__WORK TO BE COMPLETED__. Retype precisely the section of the data that starts at the line containing "purple duck: 3 -> 4" and runs to its final line, ends included.

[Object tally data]
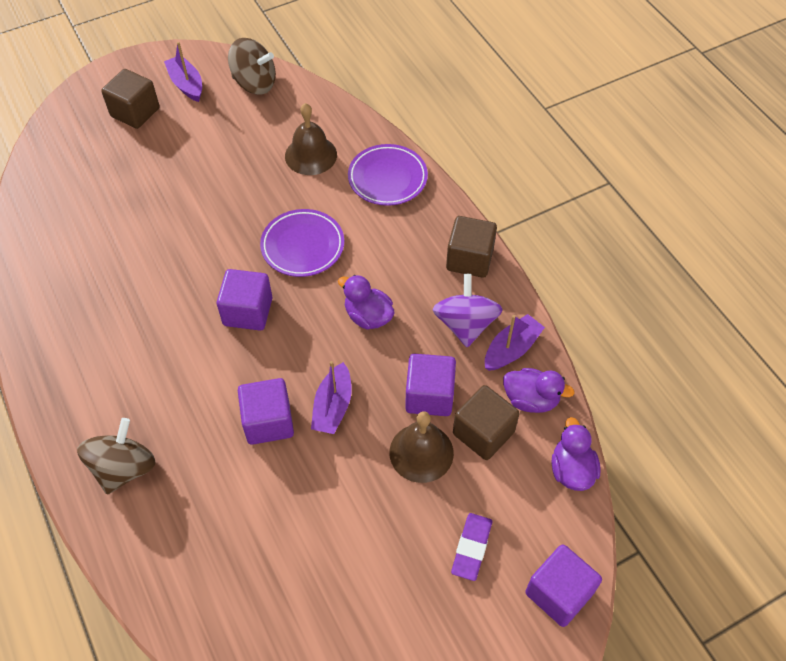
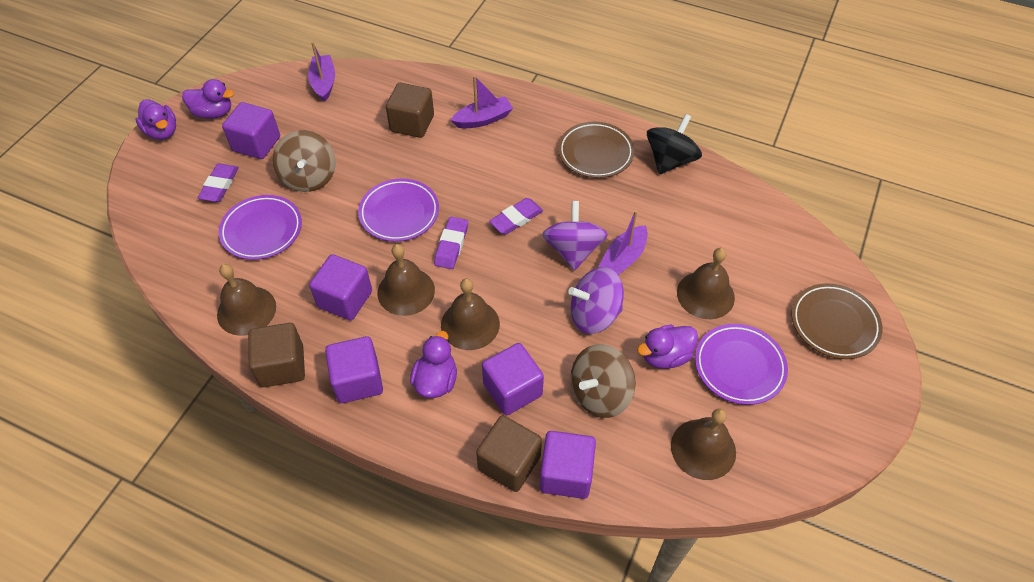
black spinning top: 0 -> 1
brown bell: 2 -> 5
brown plate: 0 -> 2
purple cube: 4 -> 5
purple duck: 3 -> 4
purple eraser: 1 -> 3
purple plate: 2 -> 3
purple spinning top: 1 -> 2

__TASK ANSWER__.
purple duck: 3 -> 4
purple eraser: 1 -> 3
purple plate: 2 -> 3
purple spinning top: 1 -> 2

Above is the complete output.